START DATA SUPPLIED

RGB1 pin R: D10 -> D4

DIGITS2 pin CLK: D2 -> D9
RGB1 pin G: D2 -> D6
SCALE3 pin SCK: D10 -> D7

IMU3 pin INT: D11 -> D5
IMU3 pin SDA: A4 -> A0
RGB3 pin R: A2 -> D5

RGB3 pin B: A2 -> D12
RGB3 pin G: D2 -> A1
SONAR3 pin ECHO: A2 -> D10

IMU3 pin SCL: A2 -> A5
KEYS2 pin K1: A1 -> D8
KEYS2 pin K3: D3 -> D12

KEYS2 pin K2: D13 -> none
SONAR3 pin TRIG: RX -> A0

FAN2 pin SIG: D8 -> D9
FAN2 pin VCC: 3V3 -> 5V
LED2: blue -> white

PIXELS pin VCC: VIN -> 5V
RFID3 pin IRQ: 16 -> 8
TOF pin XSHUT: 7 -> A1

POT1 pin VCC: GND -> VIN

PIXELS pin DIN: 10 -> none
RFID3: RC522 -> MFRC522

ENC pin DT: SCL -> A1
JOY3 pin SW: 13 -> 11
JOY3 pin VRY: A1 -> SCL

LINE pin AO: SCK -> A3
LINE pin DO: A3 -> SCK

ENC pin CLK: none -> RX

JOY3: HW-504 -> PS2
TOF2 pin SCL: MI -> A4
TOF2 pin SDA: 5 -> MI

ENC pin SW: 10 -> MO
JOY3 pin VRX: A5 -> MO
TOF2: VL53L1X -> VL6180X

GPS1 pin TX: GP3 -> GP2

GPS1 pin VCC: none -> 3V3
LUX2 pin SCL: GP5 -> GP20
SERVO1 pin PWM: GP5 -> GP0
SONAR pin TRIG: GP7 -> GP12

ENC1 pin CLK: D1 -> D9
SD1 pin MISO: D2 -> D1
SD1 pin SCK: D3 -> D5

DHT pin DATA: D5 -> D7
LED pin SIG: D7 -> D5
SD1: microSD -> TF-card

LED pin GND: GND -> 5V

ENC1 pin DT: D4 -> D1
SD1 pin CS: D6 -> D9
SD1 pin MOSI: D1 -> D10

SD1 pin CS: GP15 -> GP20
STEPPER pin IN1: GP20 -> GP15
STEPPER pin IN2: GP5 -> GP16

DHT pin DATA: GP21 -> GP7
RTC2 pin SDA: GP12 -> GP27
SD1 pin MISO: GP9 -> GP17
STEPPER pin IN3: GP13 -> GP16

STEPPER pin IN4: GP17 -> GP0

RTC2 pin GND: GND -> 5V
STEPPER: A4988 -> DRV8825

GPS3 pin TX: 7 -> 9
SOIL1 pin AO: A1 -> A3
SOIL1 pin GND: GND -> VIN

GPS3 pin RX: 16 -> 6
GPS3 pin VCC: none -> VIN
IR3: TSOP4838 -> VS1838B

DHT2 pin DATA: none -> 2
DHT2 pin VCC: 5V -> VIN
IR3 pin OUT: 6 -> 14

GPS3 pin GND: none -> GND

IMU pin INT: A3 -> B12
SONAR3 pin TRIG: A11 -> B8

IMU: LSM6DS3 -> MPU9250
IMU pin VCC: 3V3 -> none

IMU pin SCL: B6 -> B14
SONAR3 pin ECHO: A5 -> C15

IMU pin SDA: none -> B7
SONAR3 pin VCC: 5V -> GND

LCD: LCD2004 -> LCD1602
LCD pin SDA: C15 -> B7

END DATA SUPPLIED

Using the data above, state the number of lines that contain the word "ECHO"; add nothing else.

SOLUTION FOR THIS TASK
2